• REQUIREMENT
Each line of the data below between the one containing "green semicircle: (434, 359)" and the one containing "yellow triangle: (84, 58) -> (55, 47), moved", both included, is to be repeated exactly. Please omit pictures.
------ MATERIALS PROVIDED
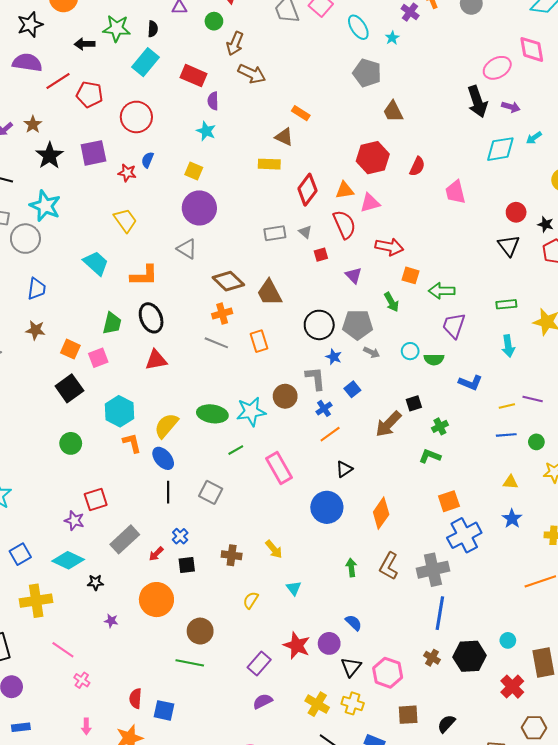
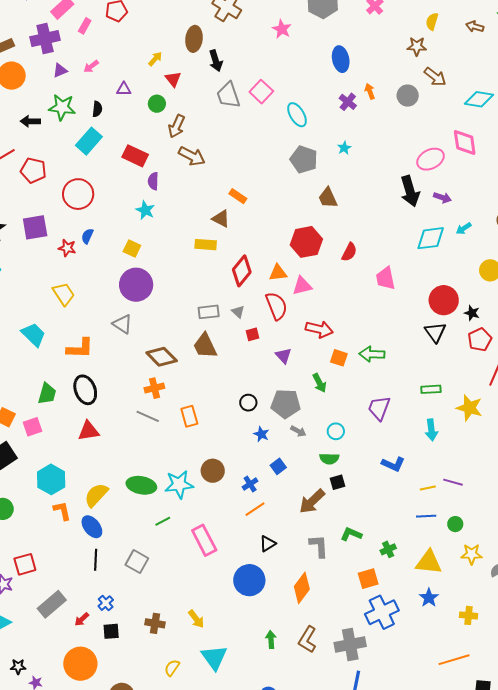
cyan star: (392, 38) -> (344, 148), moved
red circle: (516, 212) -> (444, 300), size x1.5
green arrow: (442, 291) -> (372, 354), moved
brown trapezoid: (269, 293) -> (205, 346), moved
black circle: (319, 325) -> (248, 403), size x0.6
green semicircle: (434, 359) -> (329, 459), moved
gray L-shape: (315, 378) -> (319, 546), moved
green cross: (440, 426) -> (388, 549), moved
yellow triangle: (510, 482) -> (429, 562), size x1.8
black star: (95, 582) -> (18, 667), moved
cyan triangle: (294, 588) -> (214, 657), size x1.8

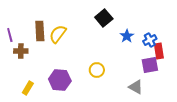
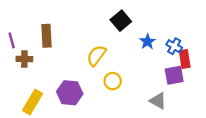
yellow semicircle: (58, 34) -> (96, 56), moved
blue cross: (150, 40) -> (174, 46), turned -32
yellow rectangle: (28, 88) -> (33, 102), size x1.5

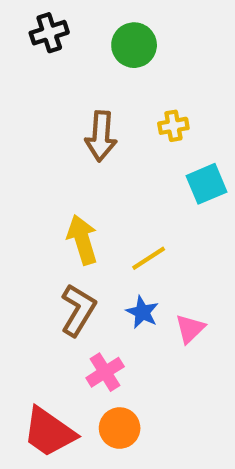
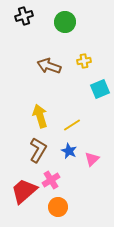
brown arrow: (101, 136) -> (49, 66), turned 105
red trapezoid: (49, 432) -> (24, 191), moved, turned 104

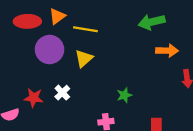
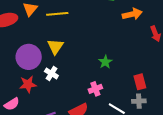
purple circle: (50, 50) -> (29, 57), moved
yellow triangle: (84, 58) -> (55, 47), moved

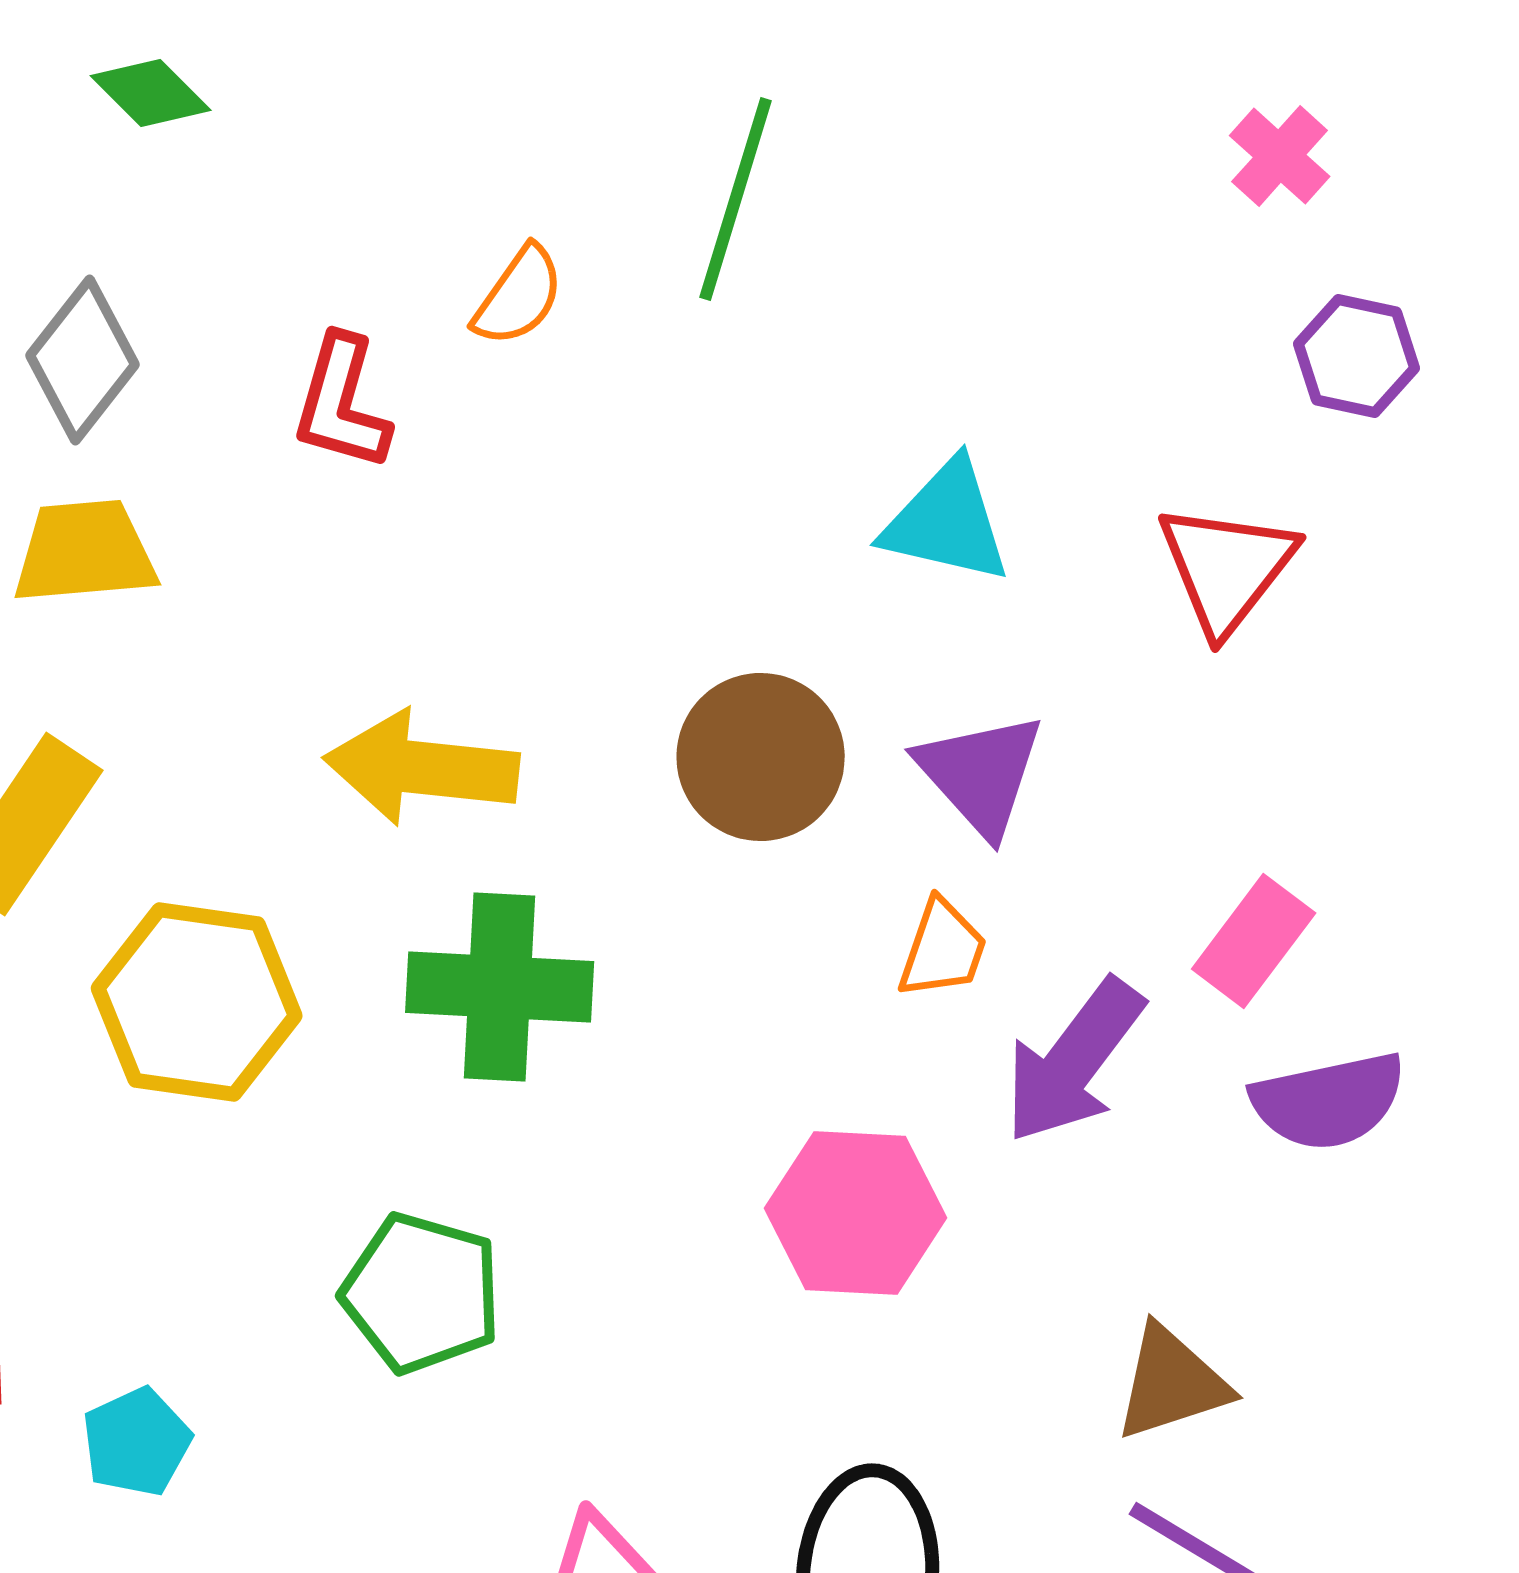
------------
------ MATERIALS PROVIDED
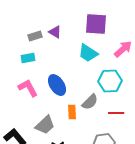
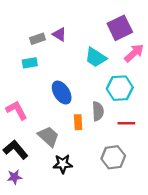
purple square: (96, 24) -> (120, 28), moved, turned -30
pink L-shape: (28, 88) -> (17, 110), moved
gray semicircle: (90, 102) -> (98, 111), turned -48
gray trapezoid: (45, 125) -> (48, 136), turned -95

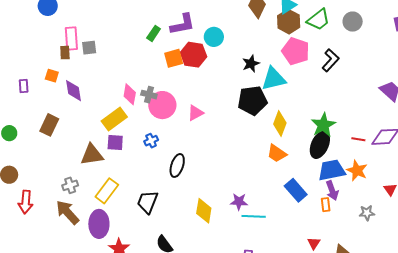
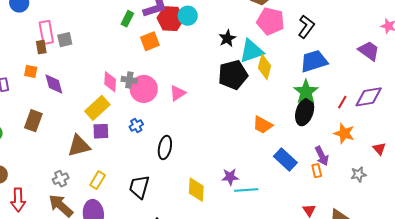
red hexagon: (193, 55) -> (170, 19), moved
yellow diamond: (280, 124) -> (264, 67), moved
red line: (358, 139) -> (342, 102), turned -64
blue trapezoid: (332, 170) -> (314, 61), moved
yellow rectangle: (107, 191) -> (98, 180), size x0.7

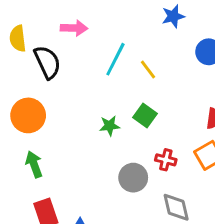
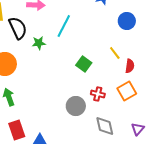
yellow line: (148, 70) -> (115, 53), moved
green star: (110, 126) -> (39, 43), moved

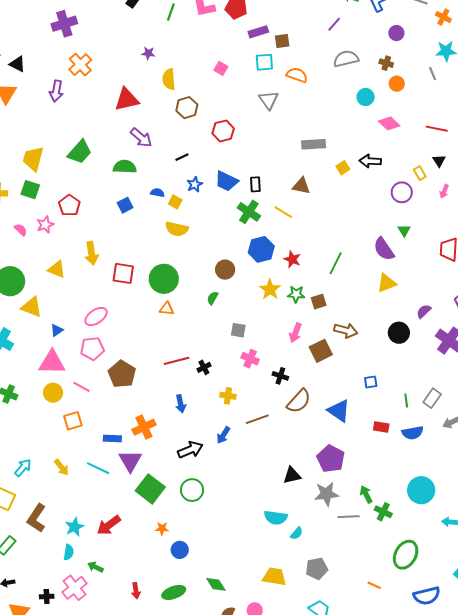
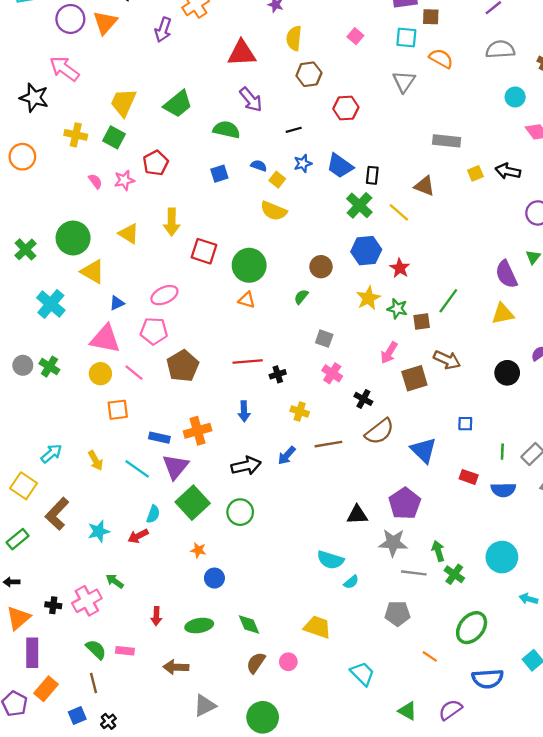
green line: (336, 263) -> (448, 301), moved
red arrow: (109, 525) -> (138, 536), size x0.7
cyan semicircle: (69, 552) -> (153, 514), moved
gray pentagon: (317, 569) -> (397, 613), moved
------------
------ MATERIALS PROVIDED
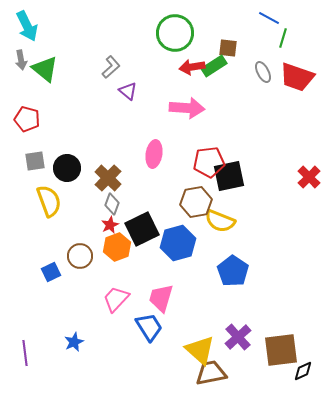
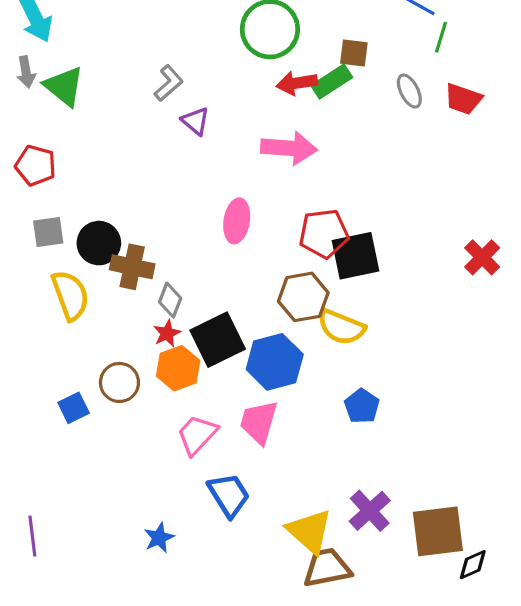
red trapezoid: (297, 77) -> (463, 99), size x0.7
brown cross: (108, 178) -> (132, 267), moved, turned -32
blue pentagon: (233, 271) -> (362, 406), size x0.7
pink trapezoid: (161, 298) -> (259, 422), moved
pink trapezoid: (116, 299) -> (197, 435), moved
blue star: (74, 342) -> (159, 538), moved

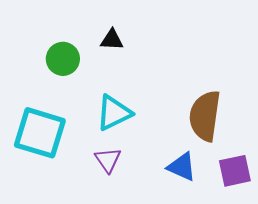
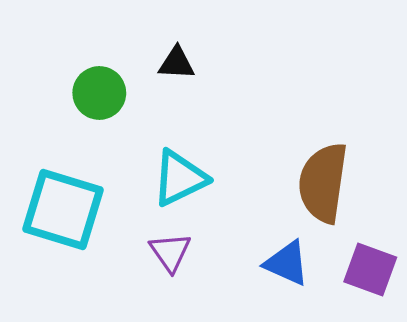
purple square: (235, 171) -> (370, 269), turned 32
------------
• SOLUTION TO THIS TASK
green semicircle: (434, 359) -> (329, 459), moved
gray L-shape: (315, 378) -> (319, 546), moved
green cross: (440, 426) -> (388, 549), moved
yellow triangle: (510, 482) -> (429, 562), size x1.8
black star: (95, 582) -> (18, 667), moved
cyan triangle: (294, 588) -> (214, 657), size x1.8

yellow semicircle: (58, 34) -> (96, 56), moved
blue cross: (150, 40) -> (174, 46), turned -32
yellow rectangle: (28, 88) -> (33, 102), size x1.5

brown arrow: (101, 136) -> (49, 66), turned 105
red trapezoid: (49, 432) -> (24, 191), moved, turned 104

purple circle: (50, 50) -> (29, 57), moved
yellow triangle: (84, 58) -> (55, 47), moved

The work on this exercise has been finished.